▶ WHAT YOU WILL DO: An exact transcription is needed of the lines below from the one with "R8: 68 (G4, GND) -> 82k (G4, GND)" through the one with "R7: 390 (LED_A, Y6) -> 360 (LED_A, Y6)", with no other lines and no pictures.

▶ Revision comparison data:
+ + + +

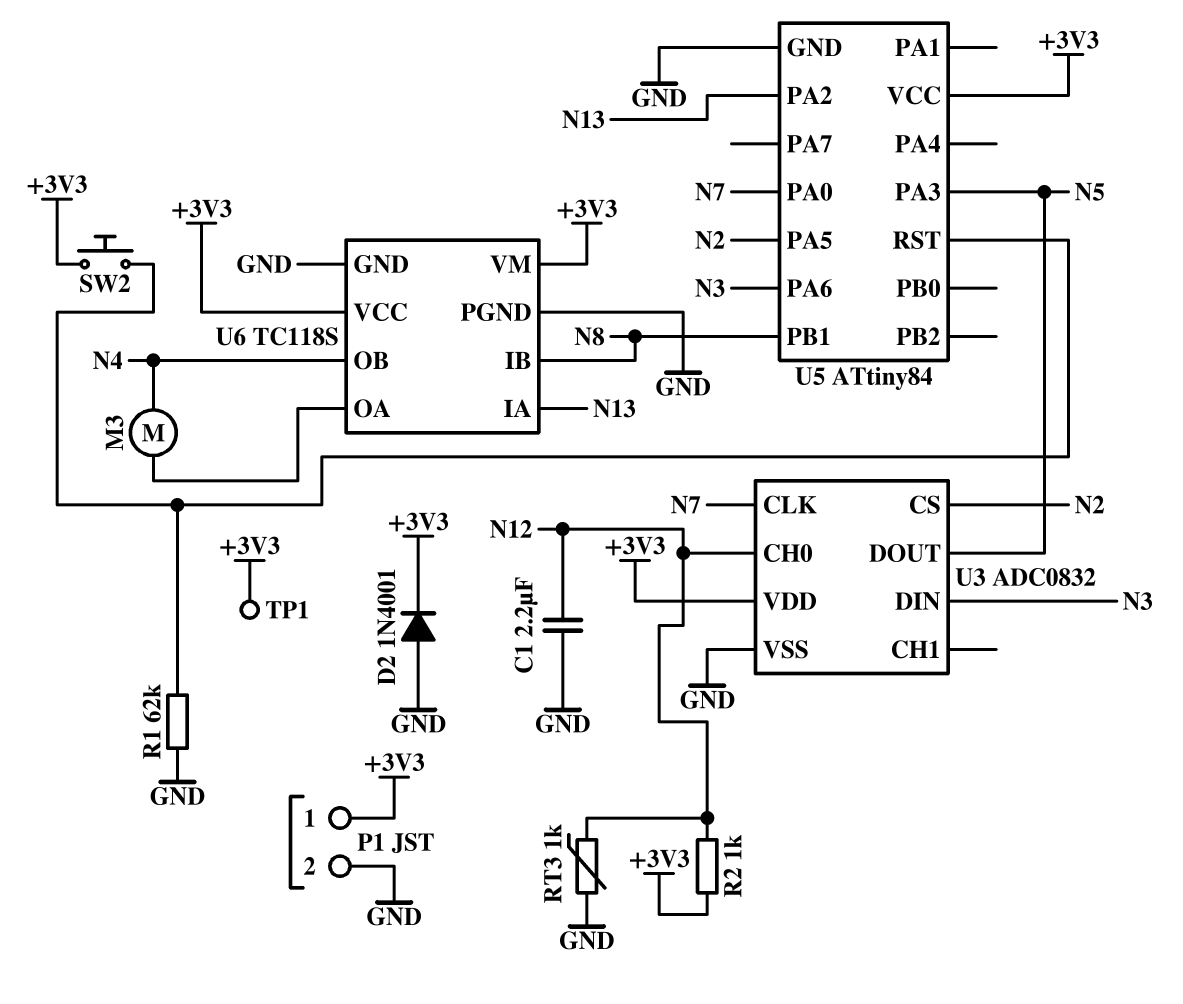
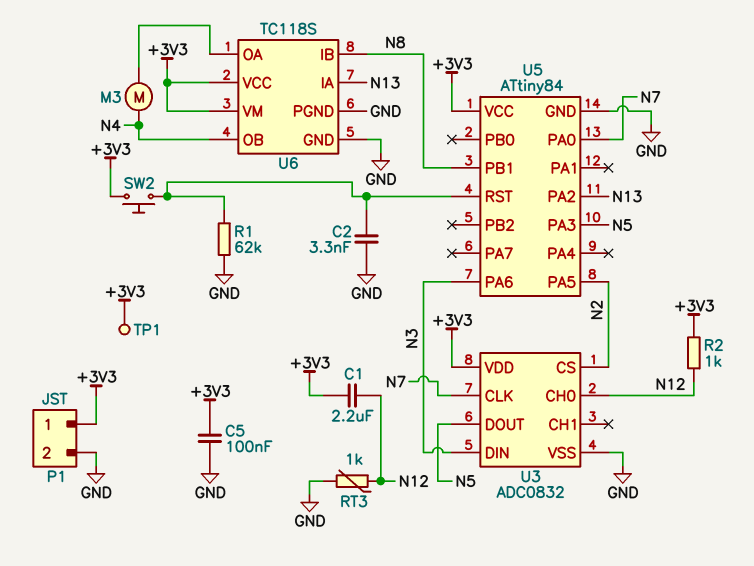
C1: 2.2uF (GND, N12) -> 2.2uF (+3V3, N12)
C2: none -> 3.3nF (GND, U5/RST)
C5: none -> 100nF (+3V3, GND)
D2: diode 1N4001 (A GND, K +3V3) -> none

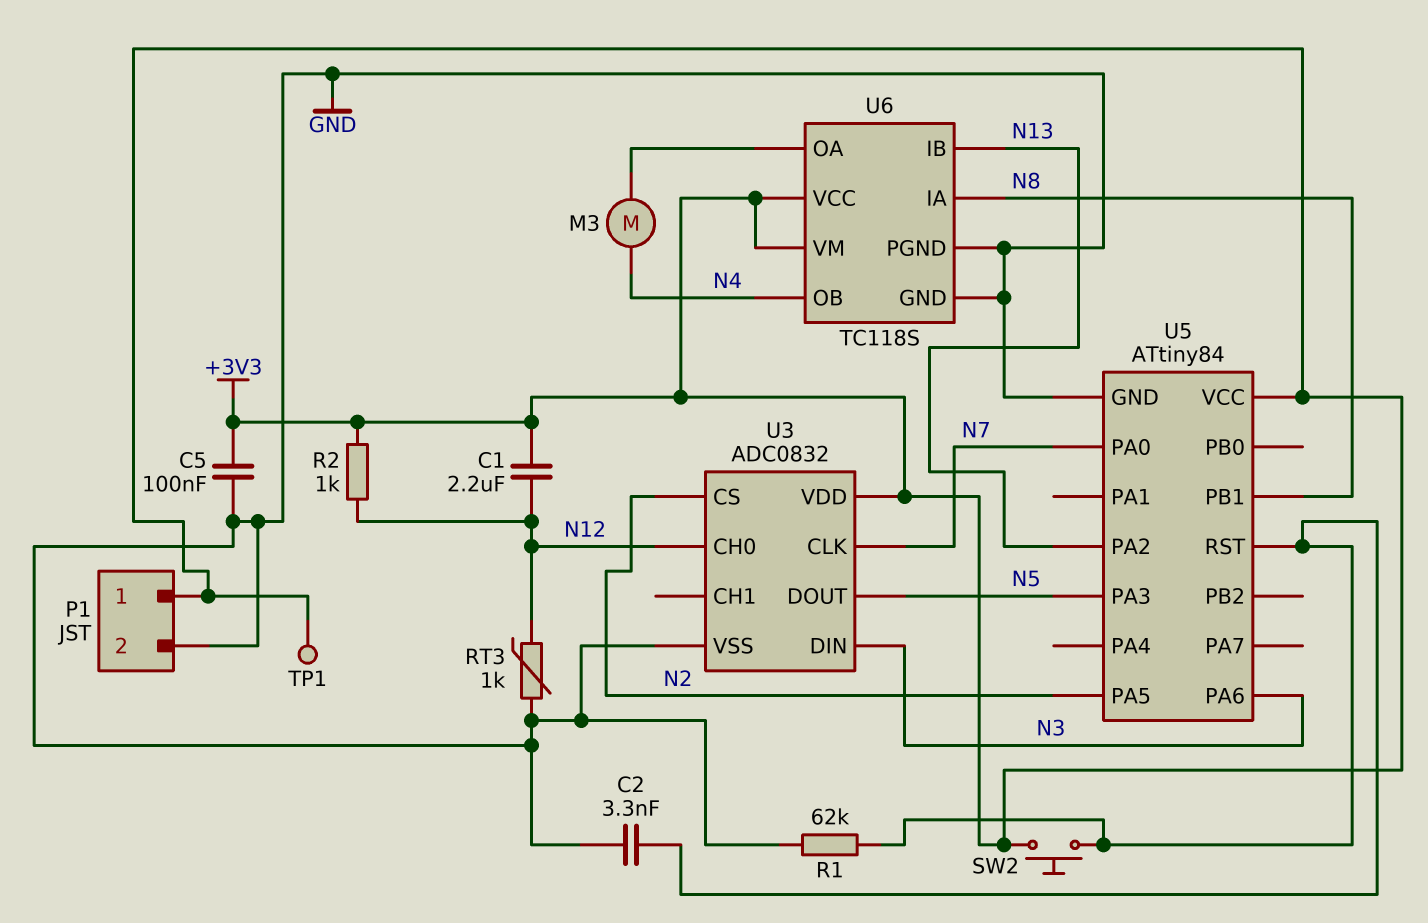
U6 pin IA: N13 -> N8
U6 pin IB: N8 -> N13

+ + + +

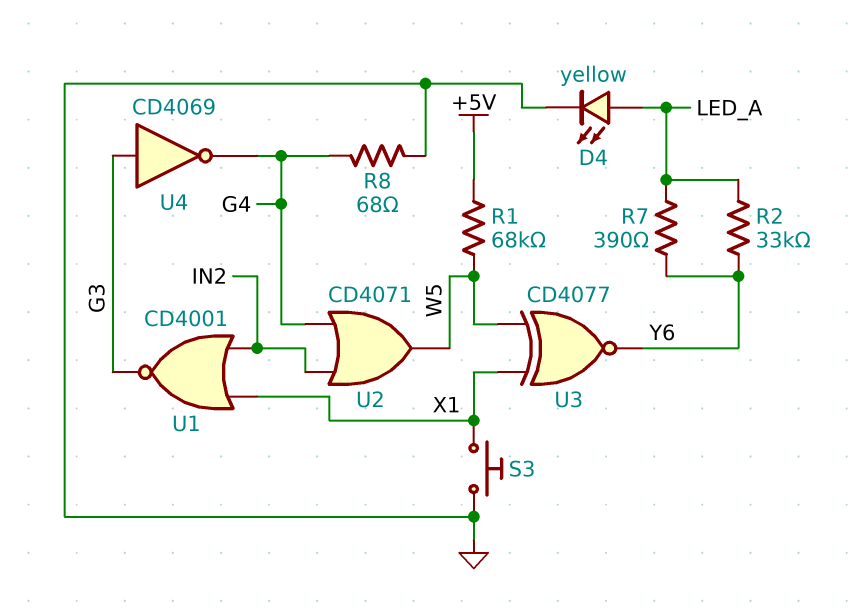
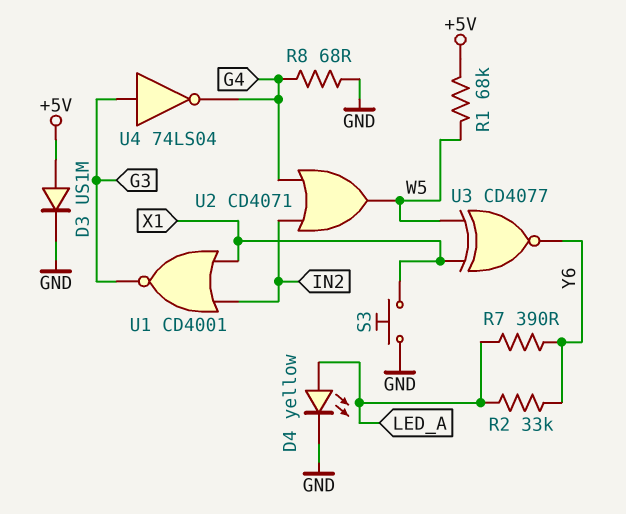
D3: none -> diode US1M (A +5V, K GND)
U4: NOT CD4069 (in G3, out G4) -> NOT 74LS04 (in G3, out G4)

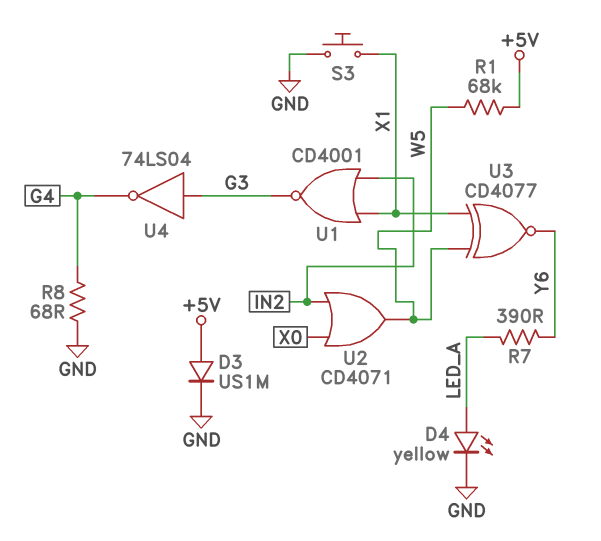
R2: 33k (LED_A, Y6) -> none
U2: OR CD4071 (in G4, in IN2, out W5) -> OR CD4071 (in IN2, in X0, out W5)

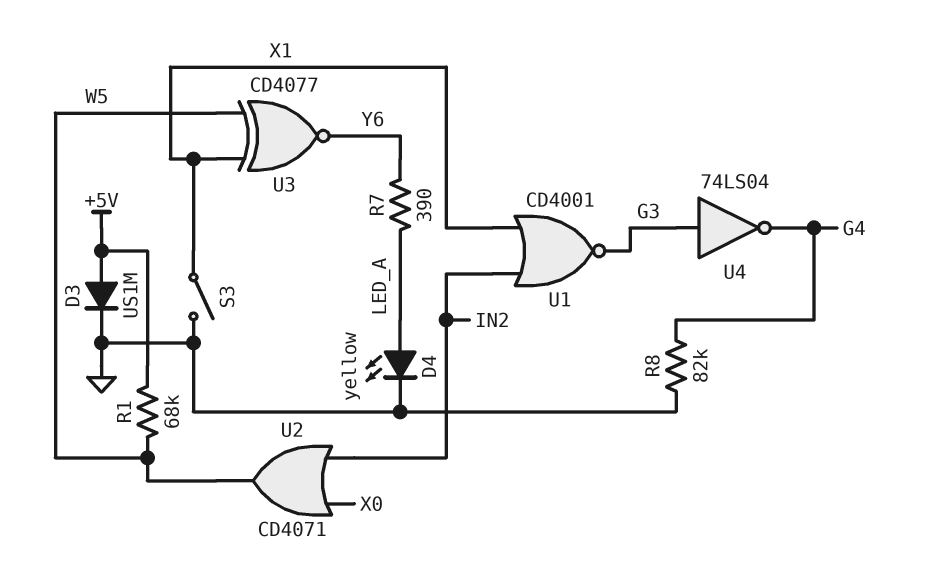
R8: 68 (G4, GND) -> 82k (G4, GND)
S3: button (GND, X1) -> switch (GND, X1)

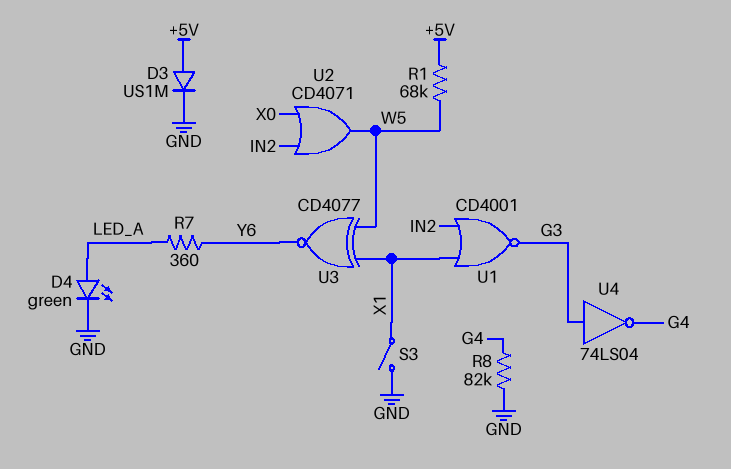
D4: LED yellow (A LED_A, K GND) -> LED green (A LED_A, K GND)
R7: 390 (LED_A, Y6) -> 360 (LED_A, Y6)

+ + + +

▶ TASK ANSWER:
R8: 68 (G4, GND) -> 82k (G4, GND)
S3: button (GND, X1) -> switch (GND, X1)

D4: LED yellow (A LED_A, K GND) -> LED green (A LED_A, K GND)
R7: 390 (LED_A, Y6) -> 360 (LED_A, Y6)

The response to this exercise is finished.